◆ **Exercise details**:
For this exercise, transcribe all of the records exactly as given.

Records from a data source:
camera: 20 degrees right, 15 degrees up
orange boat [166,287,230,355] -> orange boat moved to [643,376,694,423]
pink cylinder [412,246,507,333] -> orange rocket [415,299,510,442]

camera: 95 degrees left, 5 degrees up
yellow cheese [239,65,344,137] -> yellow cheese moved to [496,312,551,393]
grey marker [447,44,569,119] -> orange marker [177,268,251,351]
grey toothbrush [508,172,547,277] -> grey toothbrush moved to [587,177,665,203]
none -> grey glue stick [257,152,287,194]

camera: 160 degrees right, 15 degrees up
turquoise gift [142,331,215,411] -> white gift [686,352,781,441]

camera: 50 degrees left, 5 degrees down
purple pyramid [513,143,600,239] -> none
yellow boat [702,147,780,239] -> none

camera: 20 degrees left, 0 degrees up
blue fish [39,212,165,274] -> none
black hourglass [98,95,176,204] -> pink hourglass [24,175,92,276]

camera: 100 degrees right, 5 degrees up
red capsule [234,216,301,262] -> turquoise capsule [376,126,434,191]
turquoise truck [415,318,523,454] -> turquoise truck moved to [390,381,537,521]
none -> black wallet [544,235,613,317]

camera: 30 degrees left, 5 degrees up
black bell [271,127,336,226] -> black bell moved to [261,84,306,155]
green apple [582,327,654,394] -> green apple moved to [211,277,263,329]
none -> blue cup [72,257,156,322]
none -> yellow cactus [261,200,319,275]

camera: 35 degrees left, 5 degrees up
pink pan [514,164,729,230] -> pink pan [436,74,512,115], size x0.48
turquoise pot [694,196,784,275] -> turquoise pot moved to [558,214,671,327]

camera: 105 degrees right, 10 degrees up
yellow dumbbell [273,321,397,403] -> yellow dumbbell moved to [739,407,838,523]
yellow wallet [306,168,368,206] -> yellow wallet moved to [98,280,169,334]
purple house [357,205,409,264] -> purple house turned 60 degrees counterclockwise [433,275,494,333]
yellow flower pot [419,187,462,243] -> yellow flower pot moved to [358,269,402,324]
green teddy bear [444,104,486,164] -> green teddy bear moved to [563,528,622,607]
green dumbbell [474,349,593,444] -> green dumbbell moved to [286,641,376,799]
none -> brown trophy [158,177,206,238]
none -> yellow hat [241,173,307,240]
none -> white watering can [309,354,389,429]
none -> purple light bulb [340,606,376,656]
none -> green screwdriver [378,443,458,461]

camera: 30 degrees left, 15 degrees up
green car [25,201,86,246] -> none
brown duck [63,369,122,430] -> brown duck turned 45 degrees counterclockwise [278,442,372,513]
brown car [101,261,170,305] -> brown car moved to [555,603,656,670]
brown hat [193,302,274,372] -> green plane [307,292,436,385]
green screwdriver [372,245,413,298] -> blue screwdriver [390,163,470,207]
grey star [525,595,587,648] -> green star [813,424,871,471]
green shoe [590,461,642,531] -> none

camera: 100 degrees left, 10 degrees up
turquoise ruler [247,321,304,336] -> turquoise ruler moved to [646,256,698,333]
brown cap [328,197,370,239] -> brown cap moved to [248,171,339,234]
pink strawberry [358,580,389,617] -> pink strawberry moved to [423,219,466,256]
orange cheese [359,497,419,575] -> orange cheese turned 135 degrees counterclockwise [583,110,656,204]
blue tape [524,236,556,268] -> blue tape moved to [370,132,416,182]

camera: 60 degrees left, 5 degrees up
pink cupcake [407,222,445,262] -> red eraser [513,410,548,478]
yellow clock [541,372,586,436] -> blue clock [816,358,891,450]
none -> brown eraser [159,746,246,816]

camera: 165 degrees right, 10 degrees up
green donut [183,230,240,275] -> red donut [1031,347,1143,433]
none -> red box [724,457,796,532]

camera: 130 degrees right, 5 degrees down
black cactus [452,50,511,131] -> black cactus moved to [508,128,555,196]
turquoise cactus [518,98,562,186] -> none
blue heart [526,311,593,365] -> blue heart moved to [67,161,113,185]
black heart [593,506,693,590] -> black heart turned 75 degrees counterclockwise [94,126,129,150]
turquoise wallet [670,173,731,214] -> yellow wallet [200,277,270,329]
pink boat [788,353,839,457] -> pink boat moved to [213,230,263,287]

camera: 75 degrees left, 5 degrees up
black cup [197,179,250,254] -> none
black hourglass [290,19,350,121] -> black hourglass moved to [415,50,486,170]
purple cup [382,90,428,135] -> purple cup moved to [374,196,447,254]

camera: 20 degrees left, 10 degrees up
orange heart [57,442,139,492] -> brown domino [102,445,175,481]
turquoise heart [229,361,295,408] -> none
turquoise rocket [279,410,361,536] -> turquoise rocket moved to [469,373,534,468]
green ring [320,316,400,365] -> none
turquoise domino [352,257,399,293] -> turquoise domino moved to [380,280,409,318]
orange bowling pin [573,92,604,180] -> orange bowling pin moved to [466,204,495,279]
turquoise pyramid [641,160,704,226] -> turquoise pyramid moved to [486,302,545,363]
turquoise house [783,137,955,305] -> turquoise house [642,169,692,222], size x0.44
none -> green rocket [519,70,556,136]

◆ **Reply to the exercise**:
camera: 20 degrees right, 15 degrees up
orange boat [166,287,230,355] -> orange boat moved to [643,376,694,423]
pink cylinder [412,246,507,333] -> orange rocket [415,299,510,442]

camera: 95 degrees left, 5 degrees up
yellow cheese [239,65,344,137] -> yellow cheese moved to [496,312,551,393]
grey marker [447,44,569,119] -> orange marker [177,268,251,351]
grey toothbrush [508,172,547,277] -> grey toothbrush moved to [587,177,665,203]
none -> grey glue stick [257,152,287,194]

camera: 160 degrees right, 15 degrees up
turquoise gift [142,331,215,411] -> white gift [686,352,781,441]

camera: 50 degrees left, 5 degrees down
purple pyramid [513,143,600,239] -> none
yellow boat [702,147,780,239] -> none

camera: 20 degrees left, 0 degrees up
blue fish [39,212,165,274] -> none
black hourglass [98,95,176,204] -> pink hourglass [24,175,92,276]

camera: 100 degrees right, 5 degrees up
red capsule [234,216,301,262] -> turquoise capsule [376,126,434,191]
turquoise truck [415,318,523,454] -> turquoise truck moved to [390,381,537,521]
none -> black wallet [544,235,613,317]

camera: 30 degrees left, 5 degrees up
black bell [271,127,336,226] -> black bell moved to [261,84,306,155]
green apple [582,327,654,394] -> green apple moved to [211,277,263,329]
none -> blue cup [72,257,156,322]
none -> yellow cactus [261,200,319,275]

camera: 35 degrees left, 5 degrees up
pink pan [514,164,729,230] -> pink pan [436,74,512,115], size x0.48
turquoise pot [694,196,784,275] -> turquoise pot moved to [558,214,671,327]

camera: 105 degrees right, 10 degrees up
yellow dumbbell [273,321,397,403] -> yellow dumbbell moved to [739,407,838,523]
yellow wallet [306,168,368,206] -> yellow wallet moved to [98,280,169,334]
purple house [357,205,409,264] -> purple house turned 60 degrees counterclockwise [433,275,494,333]
yellow flower pot [419,187,462,243] -> yellow flower pot moved to [358,269,402,324]
green teddy bear [444,104,486,164] -> green teddy bear moved to [563,528,622,607]
green dumbbell [474,349,593,444] -> green dumbbell moved to [286,641,376,799]
none -> brown trophy [158,177,206,238]
none -> yellow hat [241,173,307,240]
none -> white watering can [309,354,389,429]
none -> purple light bulb [340,606,376,656]
none -> green screwdriver [378,443,458,461]

camera: 30 degrees left, 15 degrees up
green car [25,201,86,246] -> none
brown duck [63,369,122,430] -> brown duck turned 45 degrees counterclockwise [278,442,372,513]
brown car [101,261,170,305] -> brown car moved to [555,603,656,670]
brown hat [193,302,274,372] -> green plane [307,292,436,385]
green screwdriver [372,245,413,298] -> blue screwdriver [390,163,470,207]
grey star [525,595,587,648] -> green star [813,424,871,471]
green shoe [590,461,642,531] -> none

camera: 100 degrees left, 10 degrees up
turquoise ruler [247,321,304,336] -> turquoise ruler moved to [646,256,698,333]
brown cap [328,197,370,239] -> brown cap moved to [248,171,339,234]
pink strawberry [358,580,389,617] -> pink strawberry moved to [423,219,466,256]
orange cheese [359,497,419,575] -> orange cheese turned 135 degrees counterclockwise [583,110,656,204]
blue tape [524,236,556,268] -> blue tape moved to [370,132,416,182]

camera: 60 degrees left, 5 degrees up
pink cupcake [407,222,445,262] -> red eraser [513,410,548,478]
yellow clock [541,372,586,436] -> blue clock [816,358,891,450]
none -> brown eraser [159,746,246,816]

camera: 165 degrees right, 10 degrees up
green donut [183,230,240,275] -> red donut [1031,347,1143,433]
none -> red box [724,457,796,532]

camera: 130 degrees right, 5 degrees down
black cactus [452,50,511,131] -> black cactus moved to [508,128,555,196]
turquoise cactus [518,98,562,186] -> none
blue heart [526,311,593,365] -> blue heart moved to [67,161,113,185]
black heart [593,506,693,590] -> black heart turned 75 degrees counterclockwise [94,126,129,150]
turquoise wallet [670,173,731,214] -> yellow wallet [200,277,270,329]
pink boat [788,353,839,457] -> pink boat moved to [213,230,263,287]

camera: 75 degrees left, 5 degrees up
black cup [197,179,250,254] -> none
black hourglass [290,19,350,121] -> black hourglass moved to [415,50,486,170]
purple cup [382,90,428,135] -> purple cup moved to [374,196,447,254]

camera: 20 degrees left, 10 degrees up
orange heart [57,442,139,492] -> brown domino [102,445,175,481]
turquoise heart [229,361,295,408] -> none
turquoise rocket [279,410,361,536] -> turquoise rocket moved to [469,373,534,468]
green ring [320,316,400,365] -> none
turquoise domino [352,257,399,293] -> turquoise domino moved to [380,280,409,318]
orange bowling pin [573,92,604,180] -> orange bowling pin moved to [466,204,495,279]
turquoise pyramid [641,160,704,226] -> turquoise pyramid moved to [486,302,545,363]
turquoise house [783,137,955,305] -> turquoise house [642,169,692,222], size x0.44
none -> green rocket [519,70,556,136]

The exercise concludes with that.